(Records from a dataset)
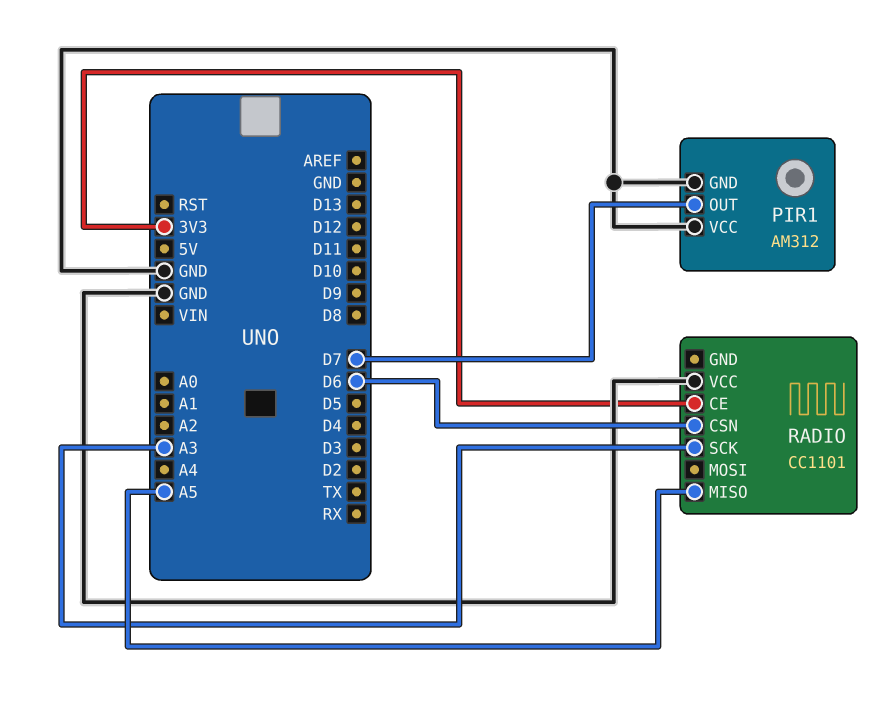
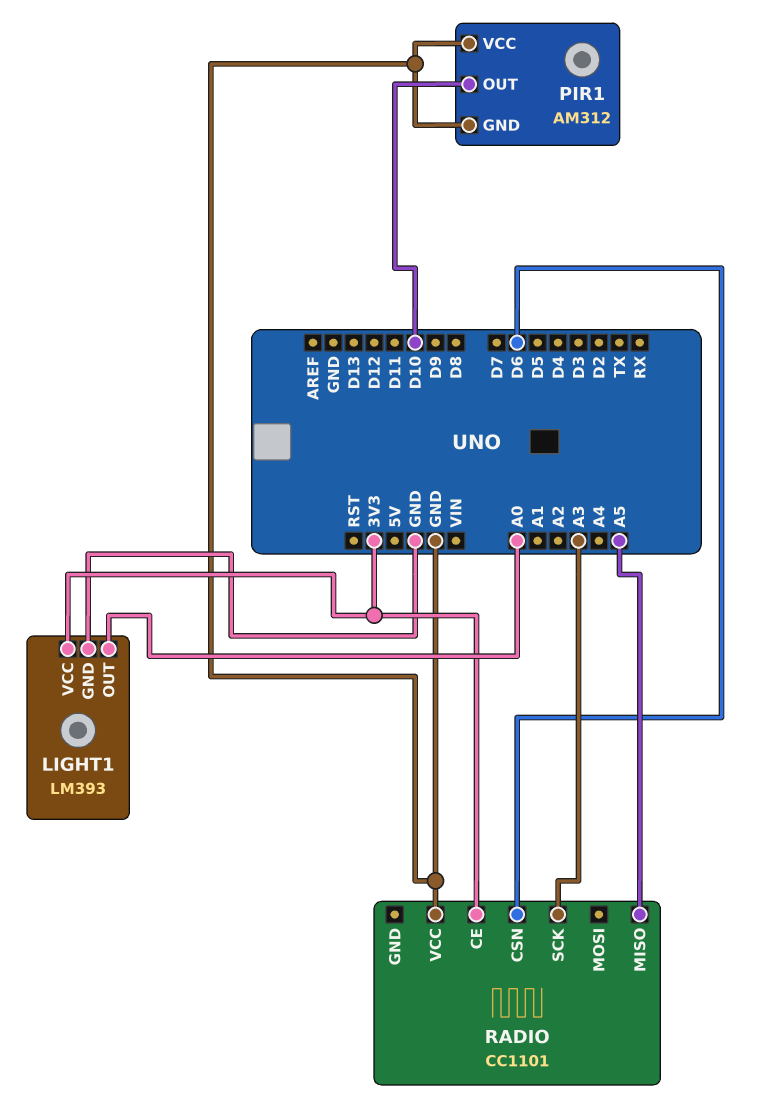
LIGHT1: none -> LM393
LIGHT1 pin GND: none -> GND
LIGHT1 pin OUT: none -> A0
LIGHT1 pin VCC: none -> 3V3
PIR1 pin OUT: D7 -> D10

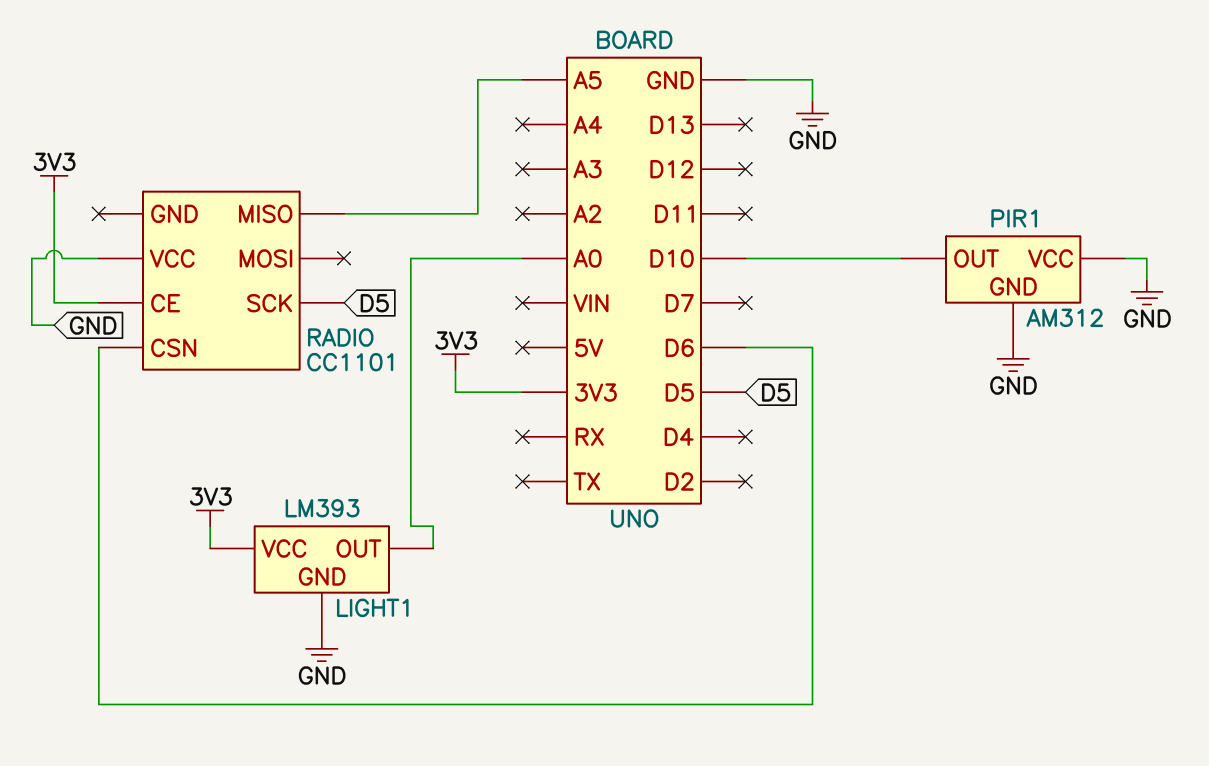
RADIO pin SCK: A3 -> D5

...

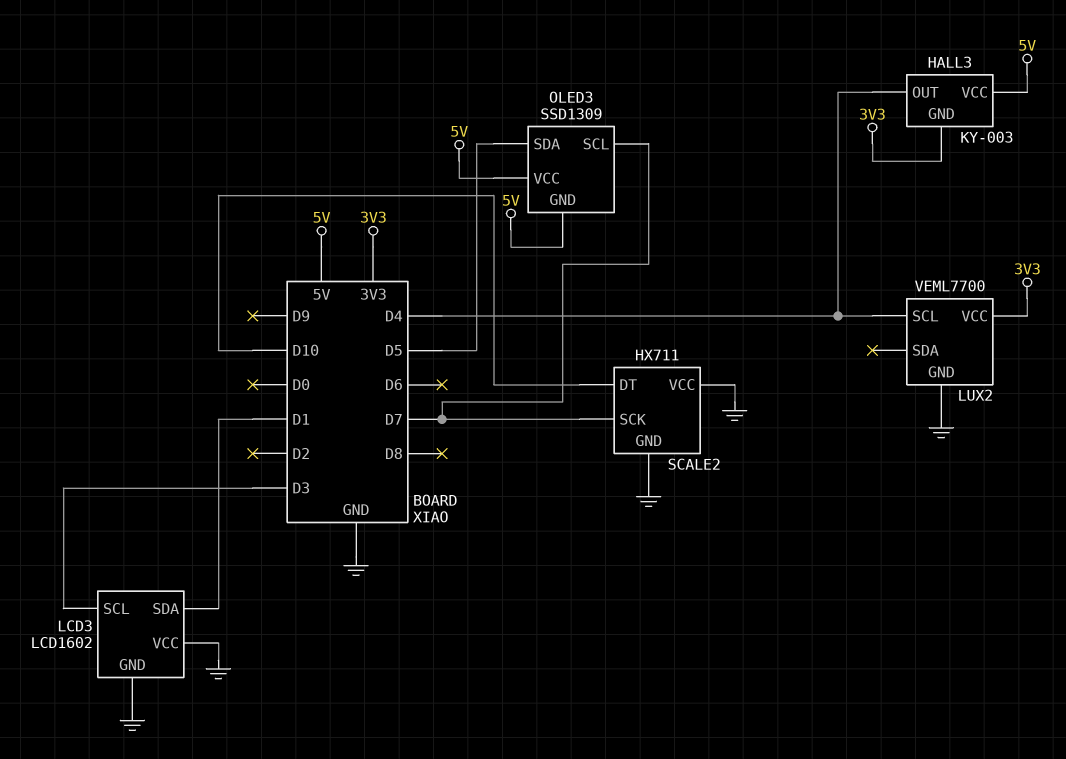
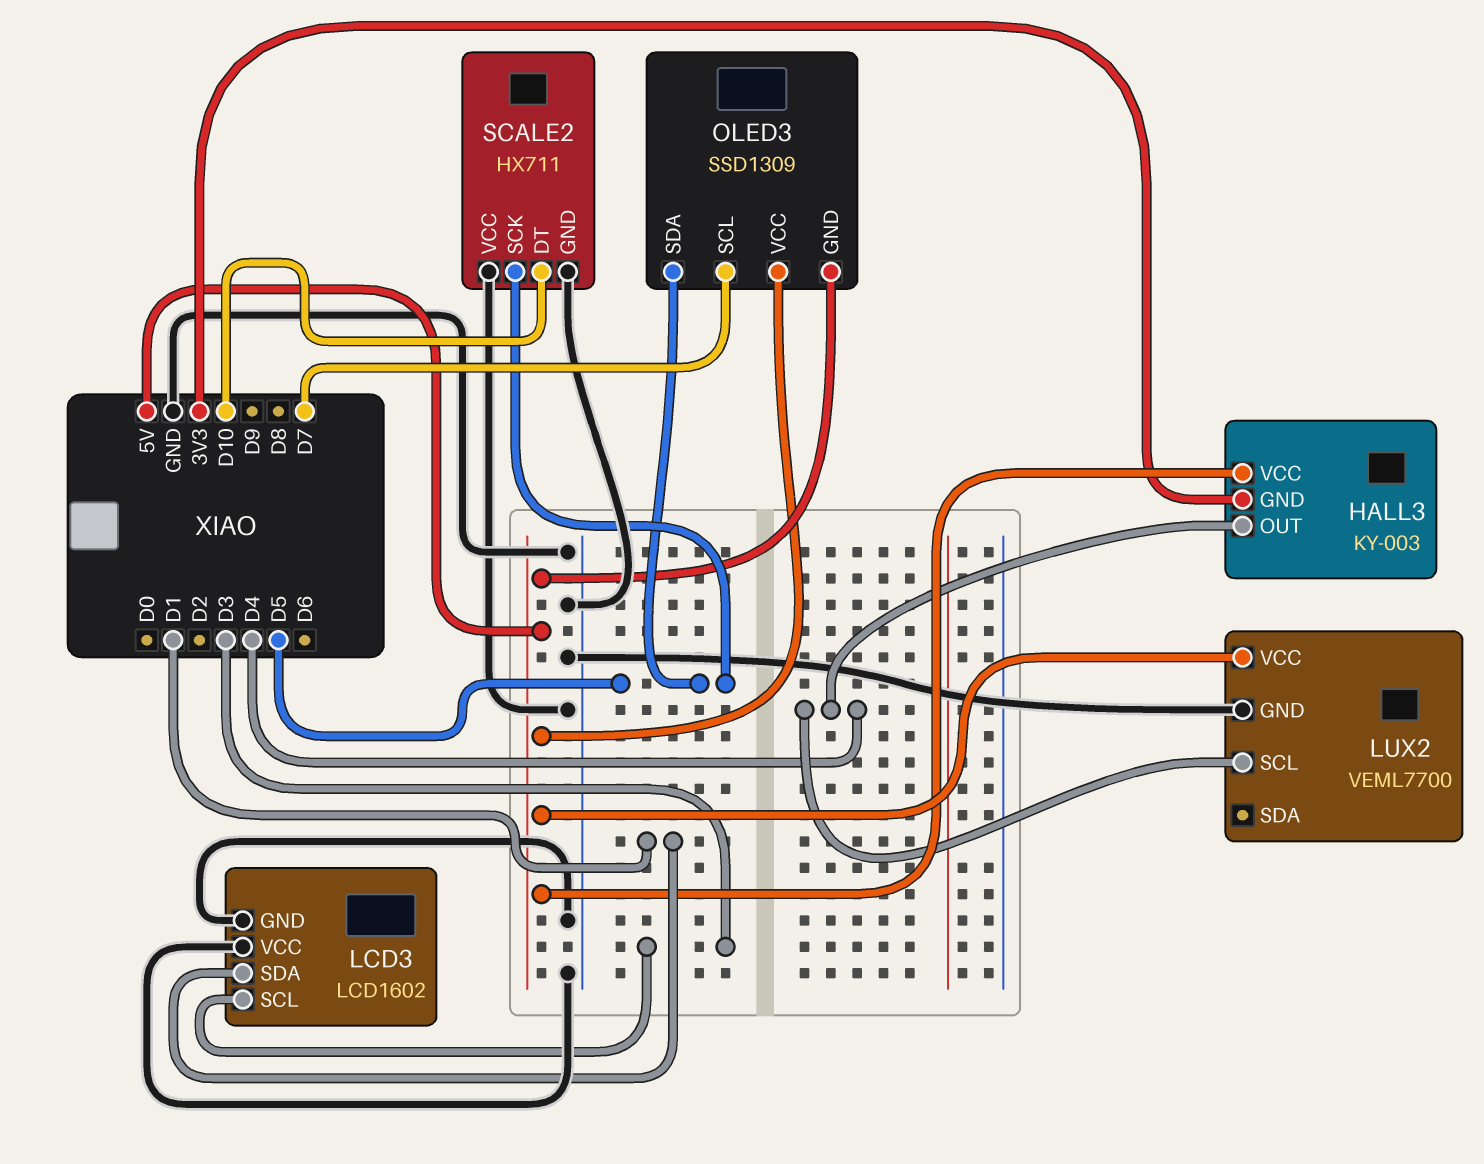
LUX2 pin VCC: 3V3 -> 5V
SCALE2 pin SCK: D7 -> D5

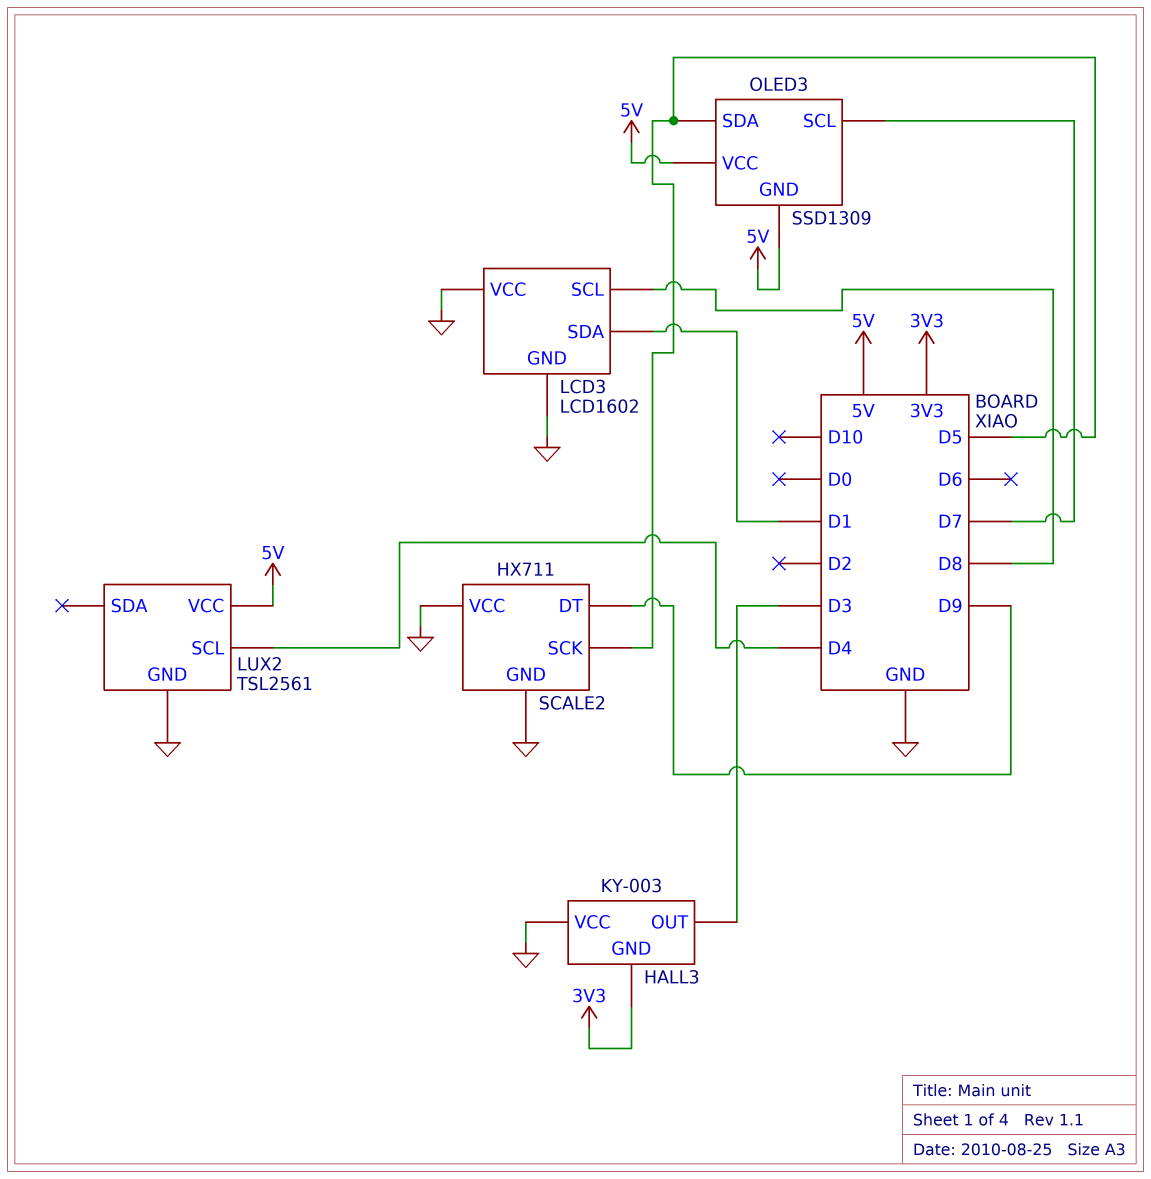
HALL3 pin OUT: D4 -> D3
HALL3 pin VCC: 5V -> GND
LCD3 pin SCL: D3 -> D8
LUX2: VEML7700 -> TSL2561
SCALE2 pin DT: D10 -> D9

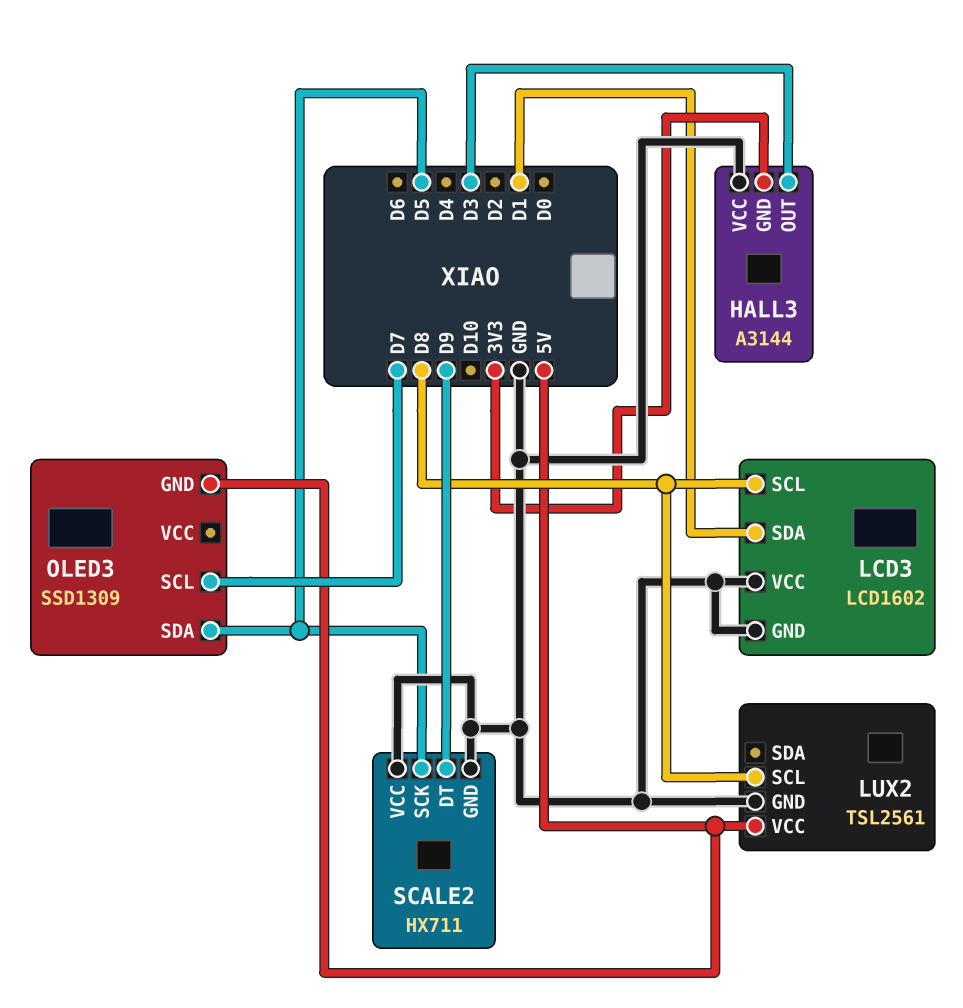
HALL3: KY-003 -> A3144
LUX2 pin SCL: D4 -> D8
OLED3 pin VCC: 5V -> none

- Assignment -
The line holding "LUX2: VEML7700 -> TSL2561" starts the copy and the line holding "OLED3 pin VCC: 5V -> none" ends it. Repeat those two lines above and all between them exactly, leaving out pictures.

- Exercise response -
LUX2: VEML7700 -> TSL2561
SCALE2 pin DT: D10 -> D9

HALL3: KY-003 -> A3144
LUX2 pin SCL: D4 -> D8
OLED3 pin VCC: 5V -> none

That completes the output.